Object tracking records:
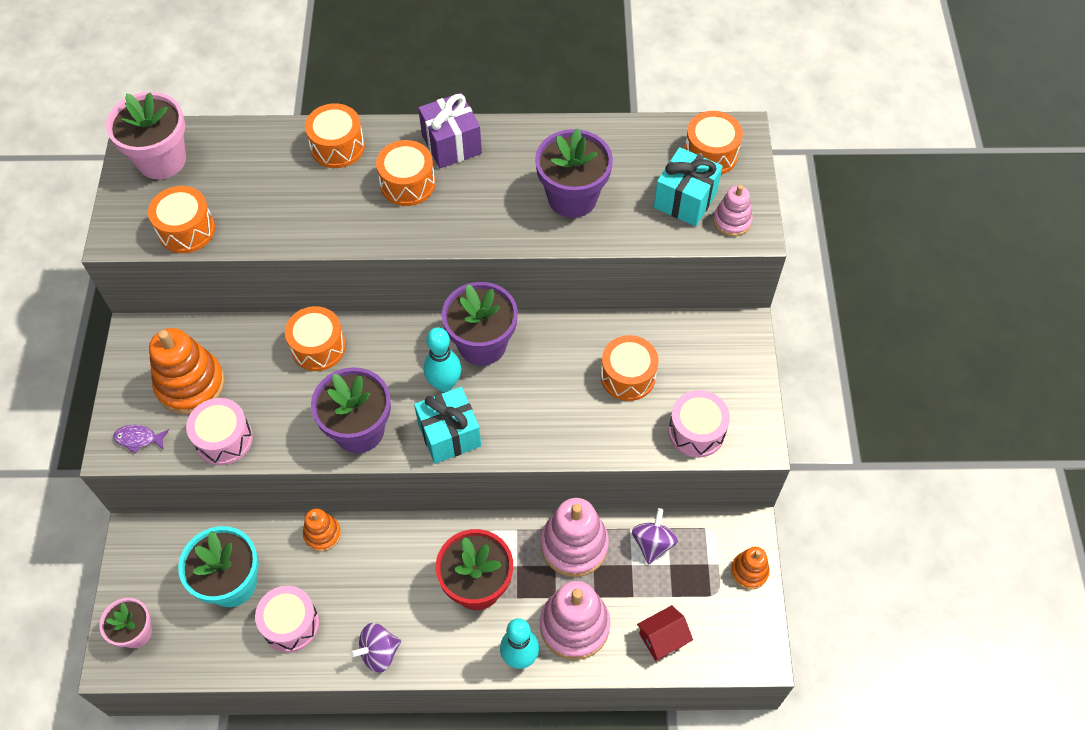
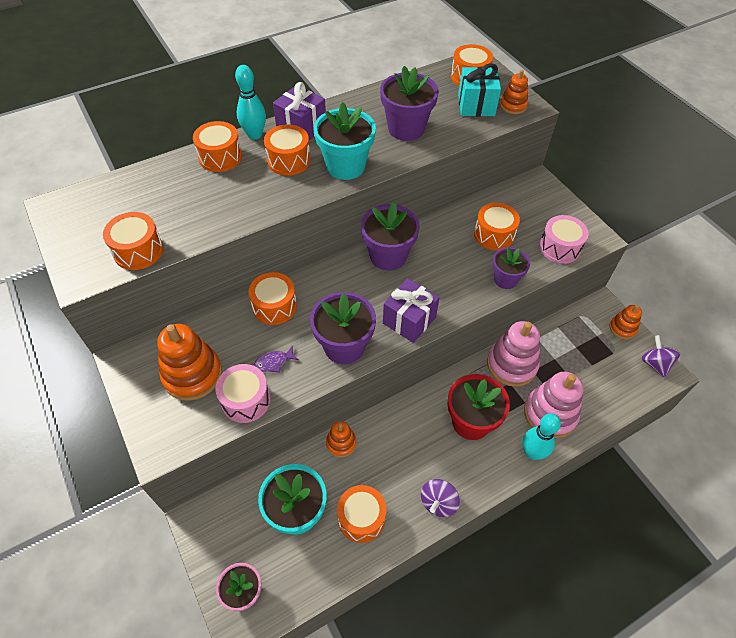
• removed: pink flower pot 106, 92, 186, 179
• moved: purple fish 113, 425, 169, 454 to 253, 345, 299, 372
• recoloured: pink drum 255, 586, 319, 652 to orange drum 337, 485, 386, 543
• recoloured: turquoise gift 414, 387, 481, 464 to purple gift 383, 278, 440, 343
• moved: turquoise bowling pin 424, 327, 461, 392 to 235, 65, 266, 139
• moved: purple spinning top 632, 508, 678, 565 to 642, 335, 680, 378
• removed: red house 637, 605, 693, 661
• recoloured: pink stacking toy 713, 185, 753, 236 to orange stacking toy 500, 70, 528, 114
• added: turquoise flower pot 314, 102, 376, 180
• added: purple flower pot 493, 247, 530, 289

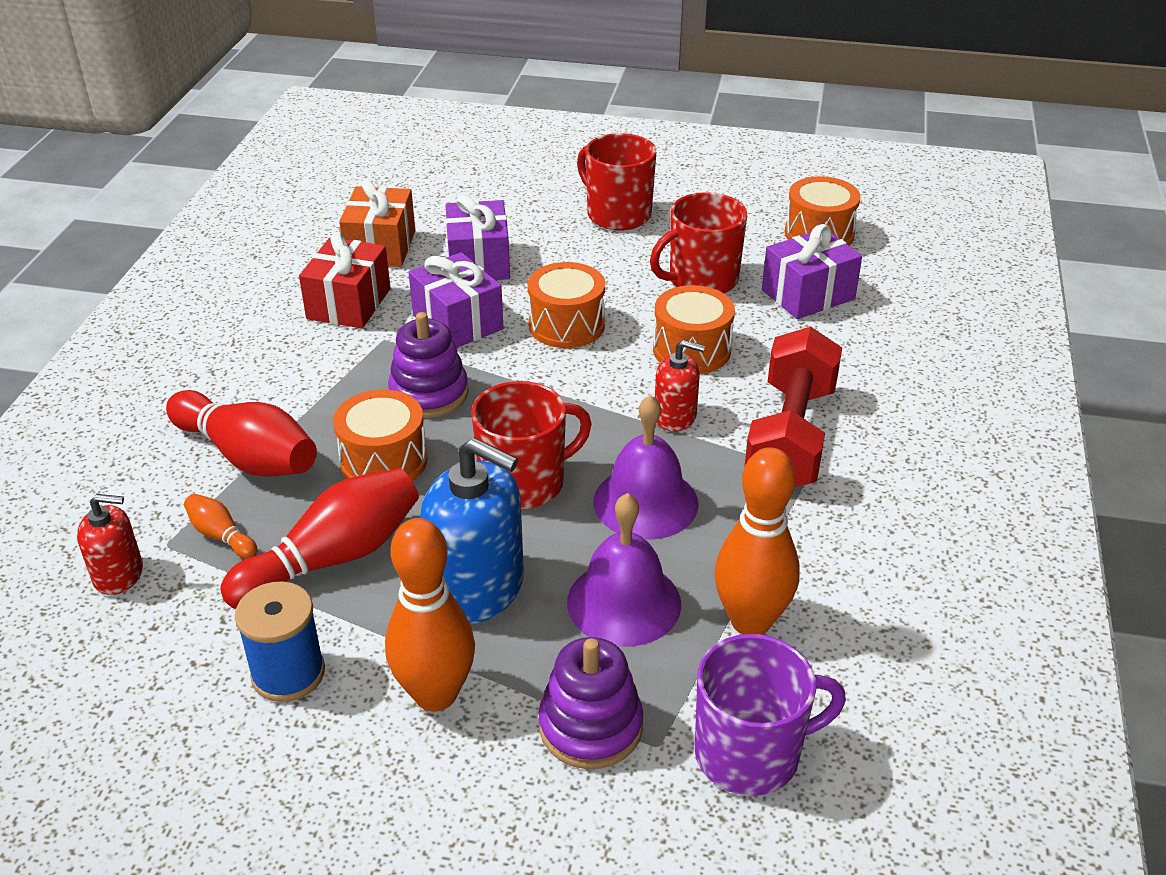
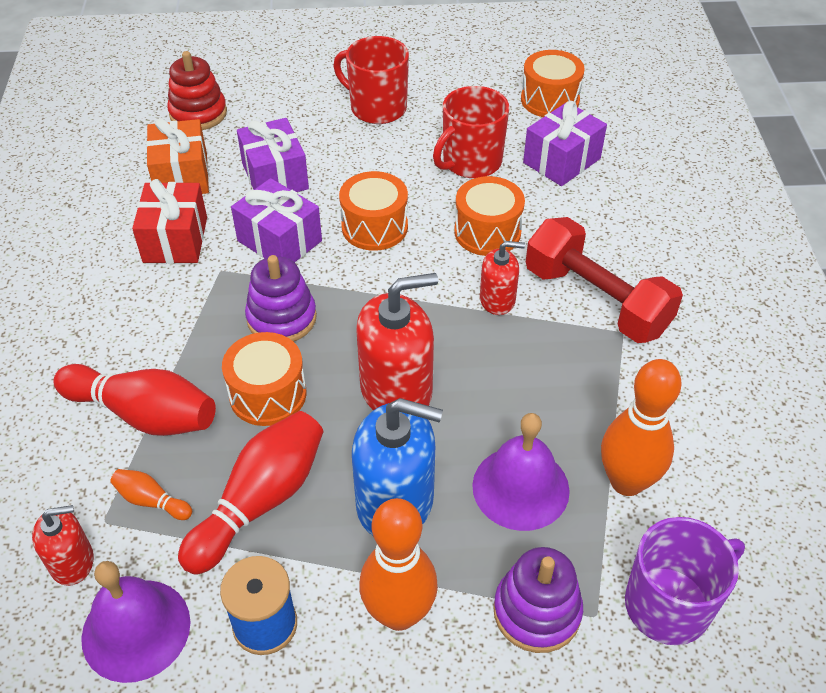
• replaced: red mug 471, 381, 592, 509 to red soap dispenser 356, 273, 438, 411
• moved: purple bell 593, 395, 699, 539 to 81, 561, 191, 683
• turned: red dumbbell 744, 327, 842, 487 = 526, 217, 683, 343 45 degrees counterclockwise
• added: red stacking toy 167, 51, 227, 130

Aim of the task: Lines holding the word "turquoise" are the answer; copy each one from the records above.

Expected answer:
• recoloured: turquoise gift 414, 387, 481, 464 to purple gift 383, 278, 440, 343
• moved: turquoise bowling pin 424, 327, 461, 392 to 235, 65, 266, 139
• added: turquoise flower pot 314, 102, 376, 180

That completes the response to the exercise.